[[ Available data, beginning ]]

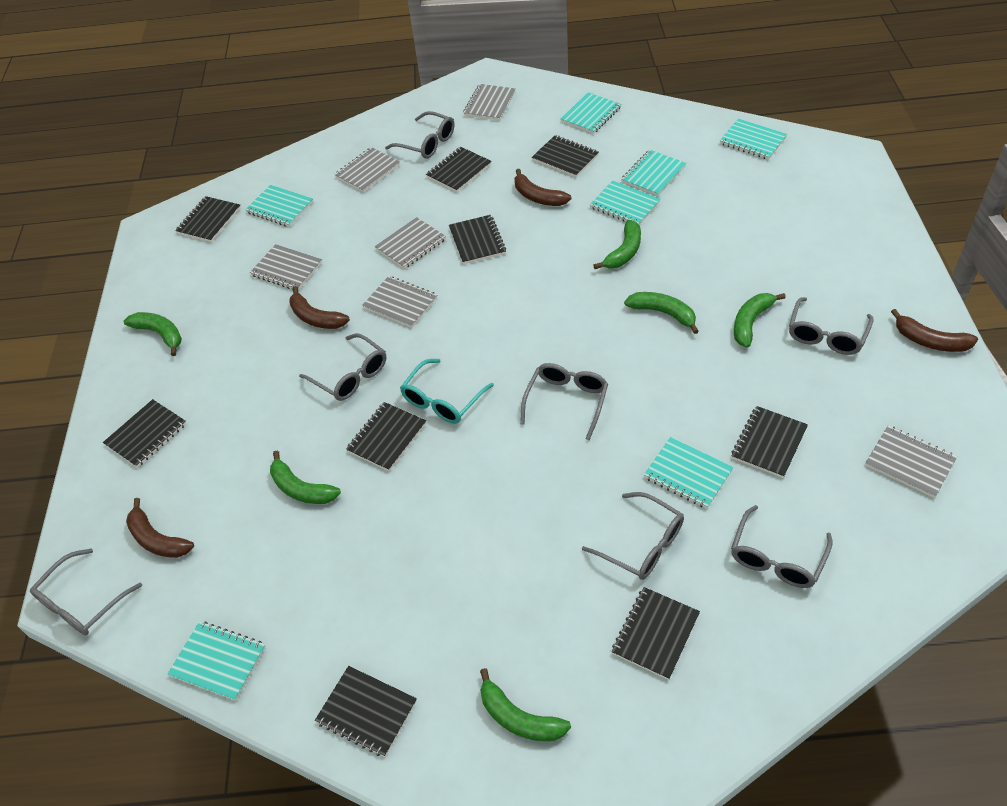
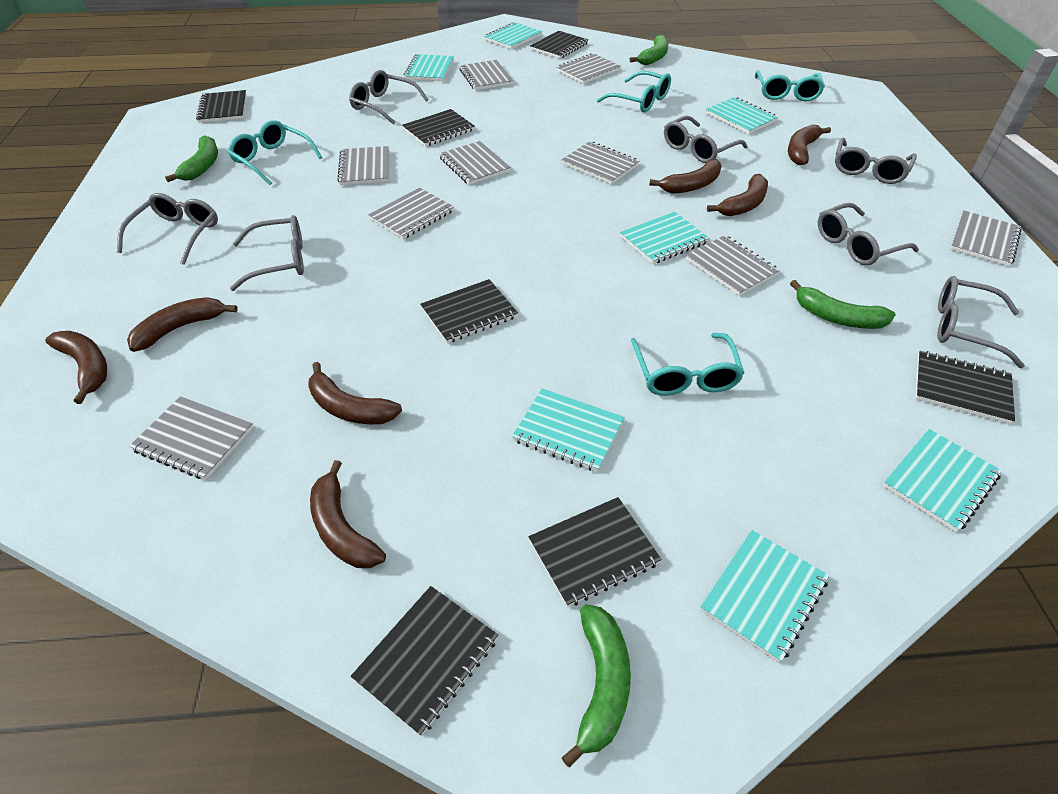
black notebook: [103,399,187,468] [175,196,241,242] [315,666,417,757] [346,402,426,471] [426,147,492,192] [449,215,506,264] [532,135,599,177] [612,587,700,680] [732,406,808,478] = 9 -> [196,90,247,123] [351,586,498,736] [402,109,475,147] [420,279,518,343] [529,497,662,607] [530,31,588,59] [915,351,1015,424] = 7
brown banana: [126,498,194,558] [289,286,350,329] [515,169,571,206] [891,309,978,352] = 4 -> [45,331,107,404] [127,297,238,352] [308,362,402,424] [310,460,386,568] [649,159,721,194] [707,174,768,216] [788,124,831,165] = 7
green banana: [124,312,182,356] [270,451,341,504] [480,668,571,741] [593,220,641,269] [624,292,699,334] [734,293,786,348] = 6 -> [165,135,218,182] [562,604,631,768] [630,35,669,65] [790,280,896,329] = 4
grey notebook: [250,244,322,290] [334,147,400,192] [362,276,437,328] [375,217,446,269] [463,84,516,121] [865,426,957,498] = 6 -> [129,396,253,480] [337,146,389,185] [368,187,454,239] [439,141,511,185] [459,60,513,90] [557,53,621,84] [562,141,639,184] [686,235,780,296] [950,211,1022,266] = 9
turquoise glasses: [400,359,494,424] = 1 -> [228,120,322,185] [597,71,671,112] [631,333,744,396] [755,70,825,101] = 4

[[ Available data, end ]]

### Task statement:
Only the last part of the records is wanted. Repeat it exactly, beginning at the line containing "green banana: [124,312,182,356]" and ending at the final line.

### Response to this task:
green banana: [124,312,182,356] [270,451,341,504] [480,668,571,741] [593,220,641,269] [624,292,699,334] [734,293,786,348] = 6 -> [165,135,218,182] [562,604,631,768] [630,35,669,65] [790,280,896,329] = 4
grey notebook: [250,244,322,290] [334,147,400,192] [362,276,437,328] [375,217,446,269] [463,84,516,121] [865,426,957,498] = 6 -> [129,396,253,480] [337,146,389,185] [368,187,454,239] [439,141,511,185] [459,60,513,90] [557,53,621,84] [562,141,639,184] [686,235,780,296] [950,211,1022,266] = 9
turquoise glasses: [400,359,494,424] = 1 -> [228,120,322,185] [597,71,671,112] [631,333,744,396] [755,70,825,101] = 4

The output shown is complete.